- _What to do_
Nothing in the listing below should be skipped, so transcribe it all exactly.

- _Extracted records_

-*-*-

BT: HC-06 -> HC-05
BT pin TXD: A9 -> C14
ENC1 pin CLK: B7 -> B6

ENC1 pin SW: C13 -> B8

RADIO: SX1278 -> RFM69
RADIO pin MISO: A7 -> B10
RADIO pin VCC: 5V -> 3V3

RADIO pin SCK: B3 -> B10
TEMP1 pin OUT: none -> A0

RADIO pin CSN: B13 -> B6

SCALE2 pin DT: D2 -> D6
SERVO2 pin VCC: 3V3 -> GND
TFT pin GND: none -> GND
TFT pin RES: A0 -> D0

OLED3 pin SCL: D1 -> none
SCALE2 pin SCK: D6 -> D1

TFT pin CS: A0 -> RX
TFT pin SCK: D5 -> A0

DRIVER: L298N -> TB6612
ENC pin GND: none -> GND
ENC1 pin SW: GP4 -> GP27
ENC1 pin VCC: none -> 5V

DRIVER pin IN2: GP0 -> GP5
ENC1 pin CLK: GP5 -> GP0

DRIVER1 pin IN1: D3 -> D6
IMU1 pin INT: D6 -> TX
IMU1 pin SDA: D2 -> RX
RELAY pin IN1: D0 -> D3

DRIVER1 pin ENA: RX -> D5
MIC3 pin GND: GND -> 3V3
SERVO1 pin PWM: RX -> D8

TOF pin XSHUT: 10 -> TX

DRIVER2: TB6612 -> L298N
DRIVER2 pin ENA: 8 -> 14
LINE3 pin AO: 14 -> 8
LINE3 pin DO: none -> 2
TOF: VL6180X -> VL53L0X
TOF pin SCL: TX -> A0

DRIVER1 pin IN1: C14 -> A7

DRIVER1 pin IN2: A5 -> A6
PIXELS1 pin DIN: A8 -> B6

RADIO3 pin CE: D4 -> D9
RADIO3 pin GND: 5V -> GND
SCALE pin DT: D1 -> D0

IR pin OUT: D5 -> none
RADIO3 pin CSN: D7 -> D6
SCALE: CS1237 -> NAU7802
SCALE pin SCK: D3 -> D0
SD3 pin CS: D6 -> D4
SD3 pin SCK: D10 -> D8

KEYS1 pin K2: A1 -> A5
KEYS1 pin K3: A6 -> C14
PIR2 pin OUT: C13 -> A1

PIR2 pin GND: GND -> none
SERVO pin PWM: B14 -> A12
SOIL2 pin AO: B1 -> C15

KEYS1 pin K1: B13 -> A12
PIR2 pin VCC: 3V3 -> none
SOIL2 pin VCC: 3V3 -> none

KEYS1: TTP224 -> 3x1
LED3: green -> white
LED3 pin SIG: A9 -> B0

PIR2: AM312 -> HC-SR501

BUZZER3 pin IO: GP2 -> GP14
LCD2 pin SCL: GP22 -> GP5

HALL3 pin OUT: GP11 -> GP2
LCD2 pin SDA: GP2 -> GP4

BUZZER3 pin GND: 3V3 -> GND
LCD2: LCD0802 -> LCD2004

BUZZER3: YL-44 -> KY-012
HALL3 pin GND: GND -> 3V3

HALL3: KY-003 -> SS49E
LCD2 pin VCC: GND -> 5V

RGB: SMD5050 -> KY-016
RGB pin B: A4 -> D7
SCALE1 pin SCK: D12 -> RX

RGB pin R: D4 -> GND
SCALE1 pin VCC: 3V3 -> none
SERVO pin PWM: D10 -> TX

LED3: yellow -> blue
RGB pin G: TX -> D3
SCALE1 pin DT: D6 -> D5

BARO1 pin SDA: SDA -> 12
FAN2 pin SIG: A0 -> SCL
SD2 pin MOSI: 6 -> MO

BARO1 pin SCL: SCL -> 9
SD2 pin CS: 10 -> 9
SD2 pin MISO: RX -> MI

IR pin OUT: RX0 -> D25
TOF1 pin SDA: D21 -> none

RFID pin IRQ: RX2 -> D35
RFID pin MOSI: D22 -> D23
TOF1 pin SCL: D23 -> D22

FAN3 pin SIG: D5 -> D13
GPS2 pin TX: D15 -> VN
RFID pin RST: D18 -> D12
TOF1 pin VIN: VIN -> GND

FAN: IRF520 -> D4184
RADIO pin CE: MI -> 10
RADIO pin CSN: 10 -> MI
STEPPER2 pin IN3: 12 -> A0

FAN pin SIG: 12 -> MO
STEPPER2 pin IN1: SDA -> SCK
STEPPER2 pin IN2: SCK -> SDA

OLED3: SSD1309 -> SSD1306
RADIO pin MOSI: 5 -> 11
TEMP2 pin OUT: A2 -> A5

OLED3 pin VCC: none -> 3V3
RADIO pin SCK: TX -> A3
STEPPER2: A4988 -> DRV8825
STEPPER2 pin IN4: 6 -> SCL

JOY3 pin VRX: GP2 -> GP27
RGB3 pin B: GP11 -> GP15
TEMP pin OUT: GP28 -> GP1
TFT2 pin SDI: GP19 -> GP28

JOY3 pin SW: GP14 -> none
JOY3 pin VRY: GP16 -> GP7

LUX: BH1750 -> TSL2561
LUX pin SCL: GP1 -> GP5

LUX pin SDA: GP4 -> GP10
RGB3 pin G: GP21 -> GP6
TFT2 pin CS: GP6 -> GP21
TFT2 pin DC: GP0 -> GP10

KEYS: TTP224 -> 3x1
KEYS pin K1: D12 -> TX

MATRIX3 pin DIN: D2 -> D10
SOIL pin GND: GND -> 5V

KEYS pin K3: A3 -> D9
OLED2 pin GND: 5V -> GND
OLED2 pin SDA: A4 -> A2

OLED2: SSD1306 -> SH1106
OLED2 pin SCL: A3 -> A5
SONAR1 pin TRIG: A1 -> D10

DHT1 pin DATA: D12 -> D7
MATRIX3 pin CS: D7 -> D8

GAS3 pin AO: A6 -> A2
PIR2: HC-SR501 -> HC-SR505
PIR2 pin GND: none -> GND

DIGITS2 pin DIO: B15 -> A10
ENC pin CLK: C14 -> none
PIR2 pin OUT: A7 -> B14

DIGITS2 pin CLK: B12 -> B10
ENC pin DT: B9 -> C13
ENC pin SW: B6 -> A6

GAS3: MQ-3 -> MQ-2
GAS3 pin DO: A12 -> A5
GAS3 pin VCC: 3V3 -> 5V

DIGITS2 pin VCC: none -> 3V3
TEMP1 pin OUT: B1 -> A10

-*-*-

- _Task output_
BT: HC-06 -> HC-05
BT pin TXD: A9 -> C14
ENC1 pin CLK: B7 -> B6

ENC1 pin SW: C13 -> B8

RADIO: SX1278 -> RFM69
RADIO pin MISO: A7 -> B10
RADIO pin VCC: 5V -> 3V3

RADIO pin SCK: B3 -> B10
TEMP1 pin OUT: none -> A0

RADIO pin CSN: B13 -> B6

SCALE2 pin DT: D2 -> D6
SERVO2 pin VCC: 3V3 -> GND
TFT pin GND: none -> GND
TFT pin RES: A0 -> D0

OLED3 pin SCL: D1 -> none
SCALE2 pin SCK: D6 -> D1

TFT pin CS: A0 -> RX
TFT pin SCK: D5 -> A0

DRIVER: L298N -> TB6612
ENC pin GND: none -> GND
ENC1 pin SW: GP4 -> GP27
ENC1 pin VCC: none -> 5V

DRIVER pin IN2: GP0 -> GP5
ENC1 pin CLK: GP5 -> GP0

DRIVER1 pin IN1: D3 -> D6
IMU1 pin INT: D6 -> TX
IMU1 pin SDA: D2 -> RX
RELAY pin IN1: D0 -> D3

DRIVER1 pin ENA: RX -> D5
MIC3 pin GND: GND -> 3V3
SERVO1 pin PWM: RX -> D8

TOF pin XSHUT: 10 -> TX

DRIVER2: TB6612 -> L298N
DRIVER2 pin ENA: 8 -> 14
LINE3 pin AO: 14 -> 8
LINE3 pin DO: none -> 2
TOF: VL6180X -> VL53L0X
TOF pin SCL: TX -> A0

DRIVER1 pin IN1: C14 -> A7

DRIVER1 pin IN2: A5 -> A6
PIXELS1 pin DIN: A8 -> B6

RADIO3 pin CE: D4 -> D9
RADIO3 pin GND: 5V -> GND
SCALE pin DT: D1 -> D0

IR pin OUT: D5 -> none
RADIO3 pin CSN: D7 -> D6
SCALE: CS1237 -> NAU7802
SCALE pin SCK: D3 -> D0
SD3 pin CS: D6 -> D4
SD3 pin SCK: D10 -> D8

KEYS1 pin K2: A1 -> A5
KEYS1 pin K3: A6 -> C14
PIR2 pin OUT: C13 -> A1

PIR2 pin GND: GND -> none
SERVO pin PWM: B14 -> A12
SOIL2 pin AO: B1 -> C15

KEYS1 pin K1: B13 -> A12
PIR2 pin VCC: 3V3 -> none
SOIL2 pin VCC: 3V3 -> none

KEYS1: TTP224 -> 3x1
LED3: green -> white
LED3 pin SIG: A9 -> B0

PIR2: AM312 -> HC-SR501

BUZZER3 pin IO: GP2 -> GP14
LCD2 pin SCL: GP22 -> GP5

HALL3 pin OUT: GP11 -> GP2
LCD2 pin SDA: GP2 -> GP4

BUZZER3 pin GND: 3V3 -> GND
LCD2: LCD0802 -> LCD2004

BUZZER3: YL-44 -> KY-012
HALL3 pin GND: GND -> 3V3

HALL3: KY-003 -> SS49E
LCD2 pin VCC: GND -> 5V

RGB: SMD5050 -> KY-016
RGB pin B: A4 -> D7
SCALE1 pin SCK: D12 -> RX

RGB pin R: D4 -> GND
SCALE1 pin VCC: 3V3 -> none
SERVO pin PWM: D10 -> TX

LED3: yellow -> blue
RGB pin G: TX -> D3
SCALE1 pin DT: D6 -> D5

BARO1 pin SDA: SDA -> 12
FAN2 pin SIG: A0 -> SCL
SD2 pin MOSI: 6 -> MO

BARO1 pin SCL: SCL -> 9
SD2 pin CS: 10 -> 9
SD2 pin MISO: RX -> MI

IR pin OUT: RX0 -> D25
TOF1 pin SDA: D21 -> none

RFID pin IRQ: RX2 -> D35
RFID pin MOSI: D22 -> D23
TOF1 pin SCL: D23 -> D22

FAN3 pin SIG: D5 -> D13
GPS2 pin TX: D15 -> VN
RFID pin RST: D18 -> D12
TOF1 pin VIN: VIN -> GND

FAN: IRF520 -> D4184
RADIO pin CE: MI -> 10
RADIO pin CSN: 10 -> MI
STEPPER2 pin IN3: 12 -> A0

FAN pin SIG: 12 -> MO
STEPPER2 pin IN1: SDA -> SCK
STEPPER2 pin IN2: SCK -> SDA

OLED3: SSD1309 -> SSD1306
RADIO pin MOSI: 5 -> 11
TEMP2 pin OUT: A2 -> A5

OLED3 pin VCC: none -> 3V3
RADIO pin SCK: TX -> A3
STEPPER2: A4988 -> DRV8825
STEPPER2 pin IN4: 6 -> SCL

JOY3 pin VRX: GP2 -> GP27
RGB3 pin B: GP11 -> GP15
TEMP pin OUT: GP28 -> GP1
TFT2 pin SDI: GP19 -> GP28

JOY3 pin SW: GP14 -> none
JOY3 pin VRY: GP16 -> GP7

LUX: BH1750 -> TSL2561
LUX pin SCL: GP1 -> GP5

LUX pin SDA: GP4 -> GP10
RGB3 pin G: GP21 -> GP6
TFT2 pin CS: GP6 -> GP21
TFT2 pin DC: GP0 -> GP10

KEYS: TTP224 -> 3x1
KEYS pin K1: D12 -> TX

MATRIX3 pin DIN: D2 -> D10
SOIL pin GND: GND -> 5V

KEYS pin K3: A3 -> D9
OLED2 pin GND: 5V -> GND
OLED2 pin SDA: A4 -> A2

OLED2: SSD1306 -> SH1106
OLED2 pin SCL: A3 -> A5
SONAR1 pin TRIG: A1 -> D10

DHT1 pin DATA: D12 -> D7
MATRIX3 pin CS: D7 -> D8

GAS3 pin AO: A6 -> A2
PIR2: HC-SR501 -> HC-SR505
PIR2 pin GND: none -> GND

DIGITS2 pin DIO: B15 -> A10
ENC pin CLK: C14 -> none
PIR2 pin OUT: A7 -> B14

DIGITS2 pin CLK: B12 -> B10
ENC pin DT: B9 -> C13
ENC pin SW: B6 -> A6

GAS3: MQ-3 -> MQ-2
GAS3 pin DO: A12 -> A5
GAS3 pin VCC: 3V3 -> 5V

DIGITS2 pin VCC: none -> 3V3
TEMP1 pin OUT: B1 -> A10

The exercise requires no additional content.